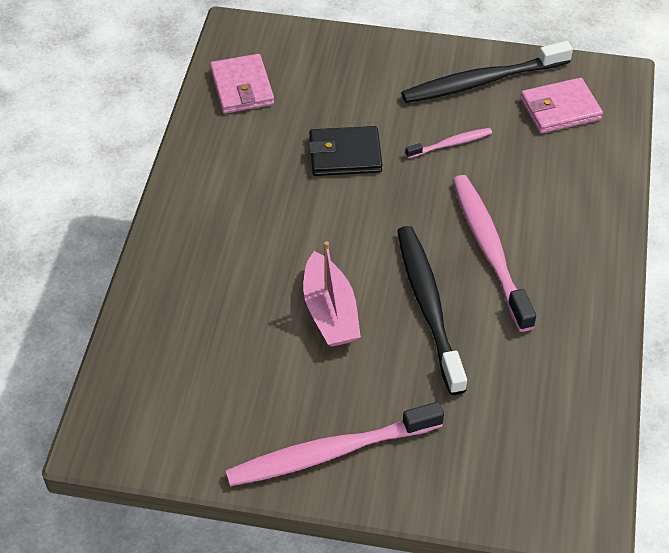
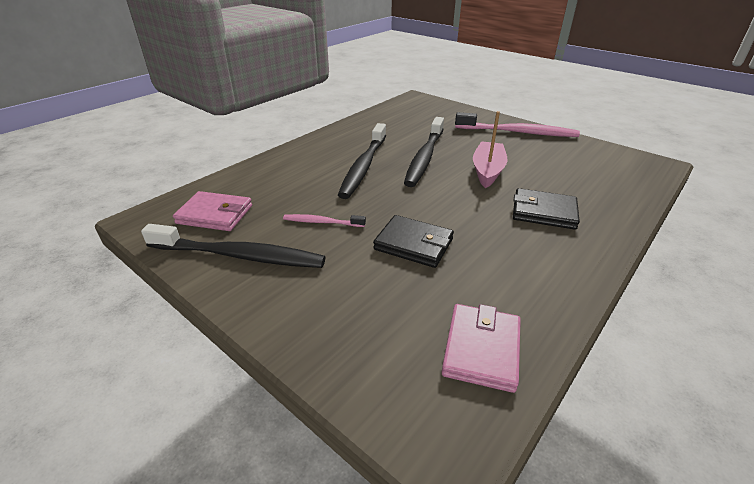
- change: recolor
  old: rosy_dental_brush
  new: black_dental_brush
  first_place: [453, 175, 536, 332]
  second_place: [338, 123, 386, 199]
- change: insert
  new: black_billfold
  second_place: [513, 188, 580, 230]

--

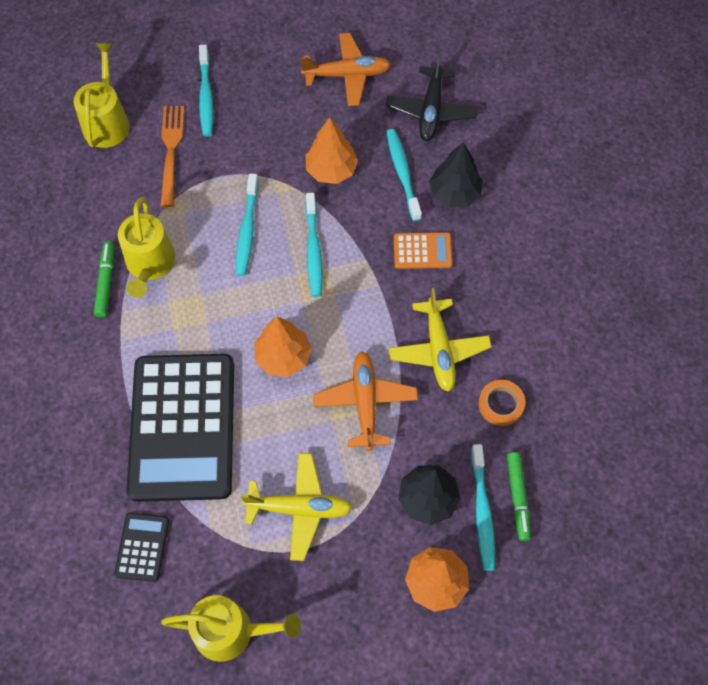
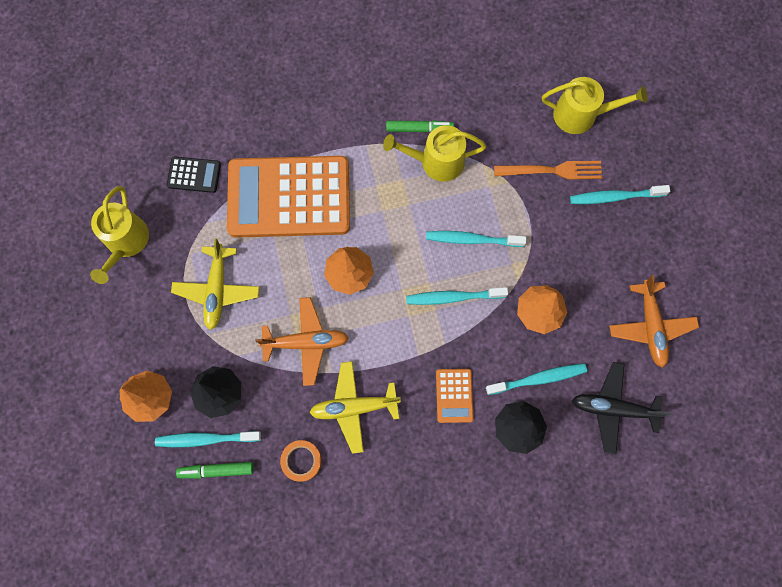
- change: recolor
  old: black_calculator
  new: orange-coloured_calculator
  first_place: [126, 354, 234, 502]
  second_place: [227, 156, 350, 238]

To do
With the first line being the one containing "first_place: [453, 175, 536, 332]" and the last line the one containing "second_place: [513, 188, 580, 230]", transcribe exactly the lines above that fall in that range.

Answer to the problem
  first_place: [453, 175, 536, 332]
  second_place: [338, 123, 386, 199]
- change: insert
  new: black_billfold
  second_place: [513, 188, 580, 230]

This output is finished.